What is needed is a copy of each line in the listing below that contains "cooler".

- **DATA SUPPLIED**:

·····

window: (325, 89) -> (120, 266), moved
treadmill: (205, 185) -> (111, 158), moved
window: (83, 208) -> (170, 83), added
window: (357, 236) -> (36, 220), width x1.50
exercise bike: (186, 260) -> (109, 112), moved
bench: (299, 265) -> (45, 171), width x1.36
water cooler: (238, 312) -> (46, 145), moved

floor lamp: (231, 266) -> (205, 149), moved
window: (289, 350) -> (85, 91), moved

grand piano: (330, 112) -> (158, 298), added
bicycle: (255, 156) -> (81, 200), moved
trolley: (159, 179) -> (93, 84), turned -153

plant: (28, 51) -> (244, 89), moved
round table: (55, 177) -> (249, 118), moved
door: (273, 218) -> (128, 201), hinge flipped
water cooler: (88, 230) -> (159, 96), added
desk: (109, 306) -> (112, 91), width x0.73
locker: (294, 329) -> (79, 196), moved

·····

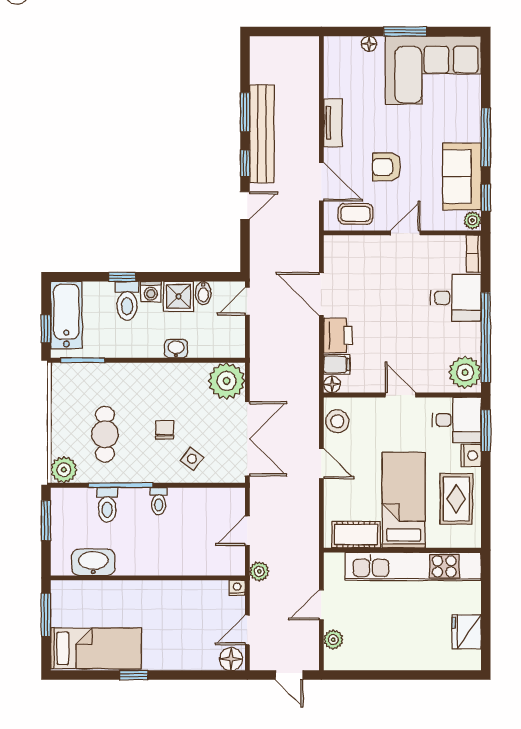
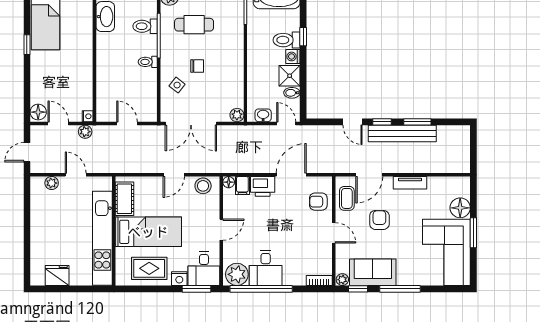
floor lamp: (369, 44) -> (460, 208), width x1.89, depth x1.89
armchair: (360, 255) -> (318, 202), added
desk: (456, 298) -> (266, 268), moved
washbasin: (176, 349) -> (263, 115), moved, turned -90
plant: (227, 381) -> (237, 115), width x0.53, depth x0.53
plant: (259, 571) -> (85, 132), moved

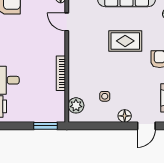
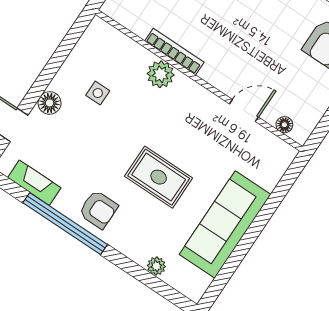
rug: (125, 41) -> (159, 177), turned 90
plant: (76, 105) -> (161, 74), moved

·····

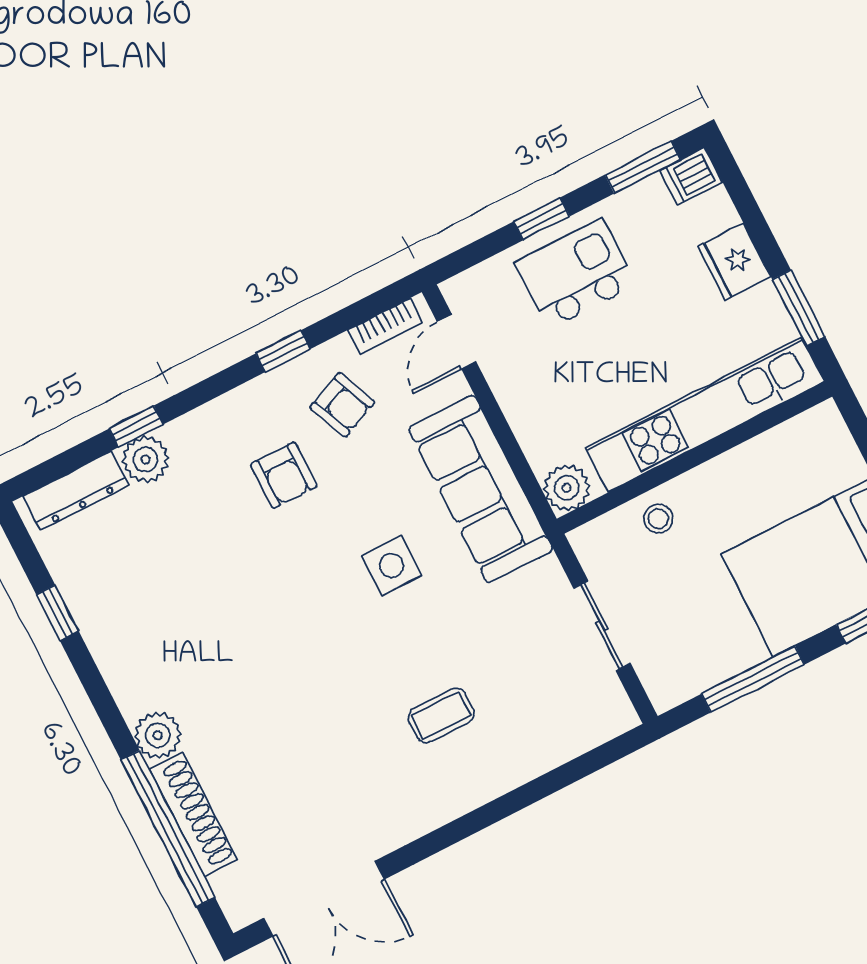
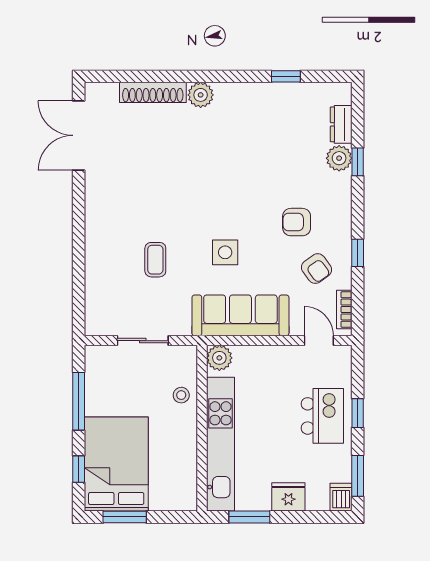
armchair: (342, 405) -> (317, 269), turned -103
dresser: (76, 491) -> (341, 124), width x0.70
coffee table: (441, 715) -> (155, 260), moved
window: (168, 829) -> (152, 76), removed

·····

- **OUTPUT FOR THIS EXERCISE**:
water cooler: (238, 312) -> (46, 145), moved
water cooler: (88, 230) -> (159, 96), added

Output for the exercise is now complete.